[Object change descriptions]
┌────────
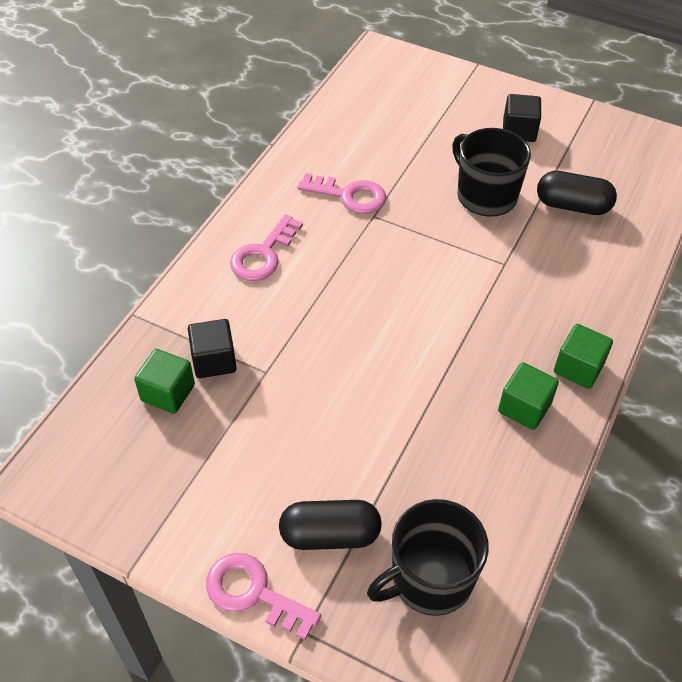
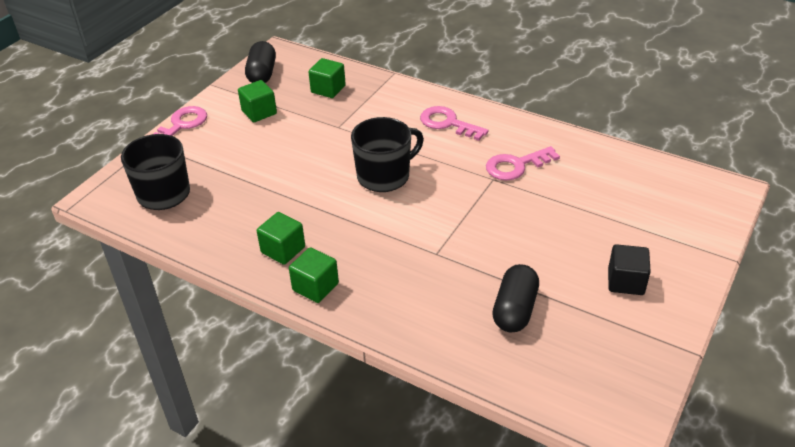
camera: 95 degrees right, 10 degrees down
(214, 360) = (351, 105): black cube -> none
(223, 479) = (259, 112): none -> green cube
(330, 535) = (208, 153): black capsule -> black capsule (262, 74)
(349, 195) = (516, 166): pink key -> pink key turned 45 degrees clockwise
(485, 196) = (523, 248): black mug -> black mug (384, 176)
└────────
TASK DESCRIPTION:
Make a copy of each line in the records above that has the word "degrees".

COMPLETED TASK:
camera: 95 degrees right, 10 degrees down
(349, 195) = (516, 166): pink key -> pink key turned 45 degrees clockwise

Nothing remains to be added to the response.